**PROBLEM DETAILS**
Restate every line below word for word, but drop each picture.

**INPUT**
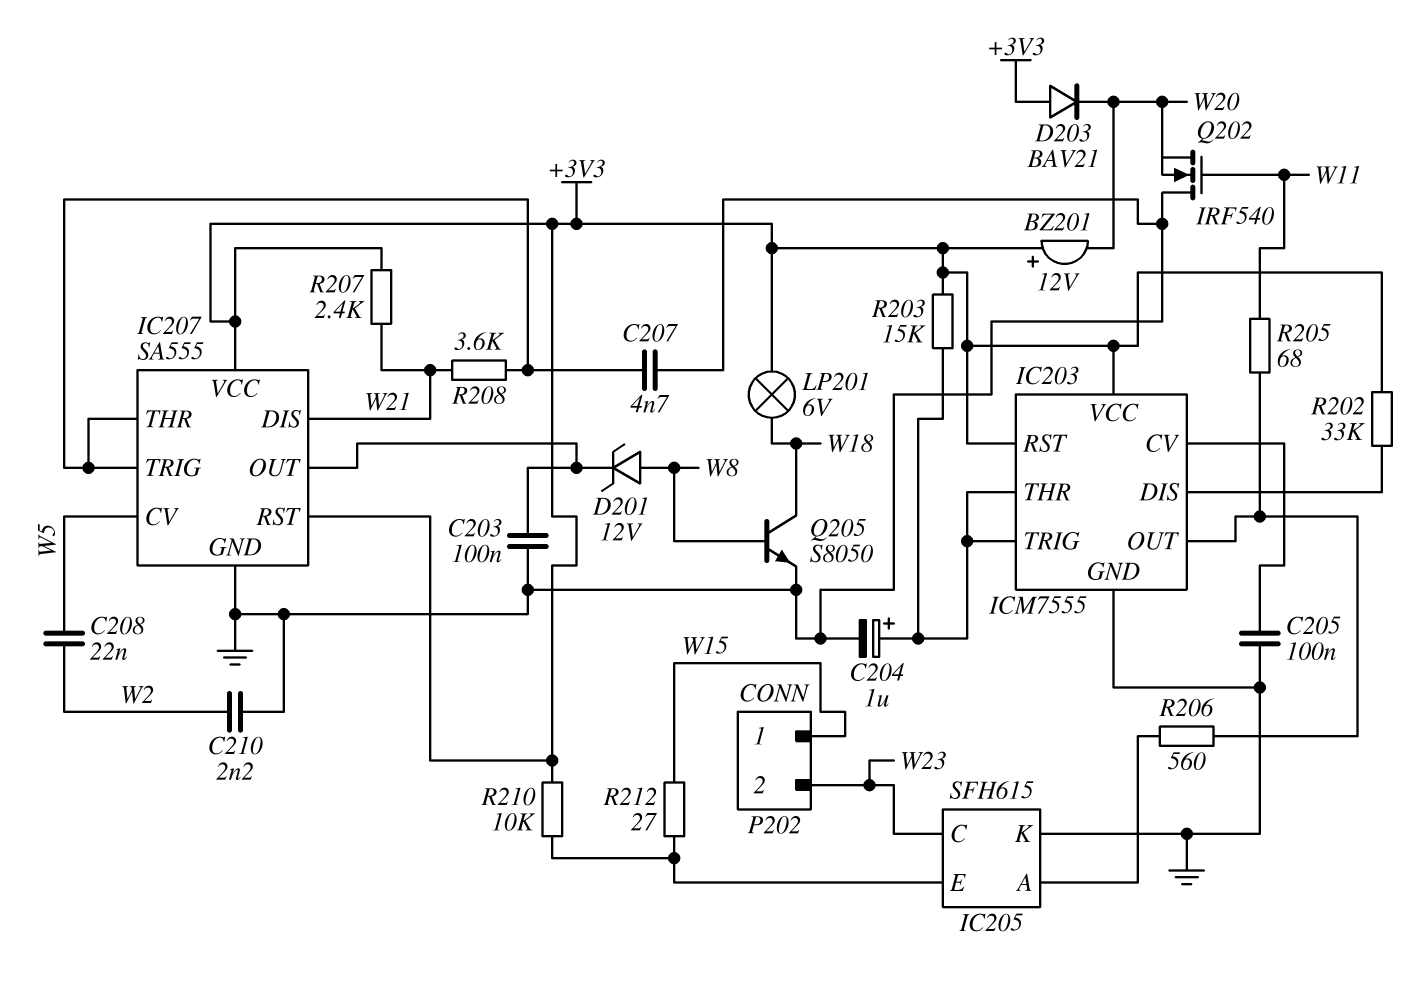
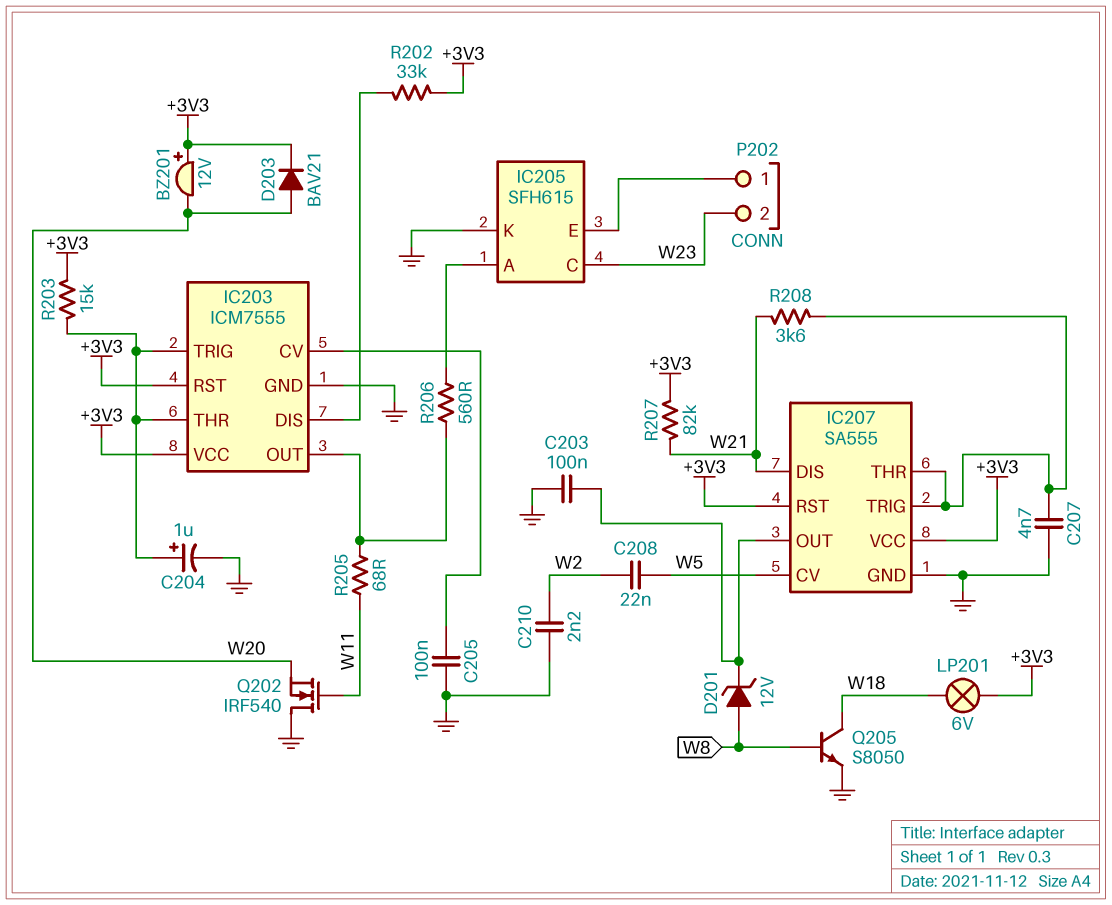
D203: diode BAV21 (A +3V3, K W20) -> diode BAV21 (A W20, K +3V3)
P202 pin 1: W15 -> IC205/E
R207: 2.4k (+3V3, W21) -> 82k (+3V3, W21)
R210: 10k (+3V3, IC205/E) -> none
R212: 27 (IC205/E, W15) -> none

**OUTPUT FOR THIS EXERCISE**
D203: diode BAV21 (A +3V3, K W20) -> diode BAV21 (A W20, K +3V3)
P202 pin 1: W15 -> IC205/E
R207: 2.4k (+3V3, W21) -> 82k (+3V3, W21)
R210: 10k (+3V3, IC205/E) -> none
R212: 27 (IC205/E, W15) -> none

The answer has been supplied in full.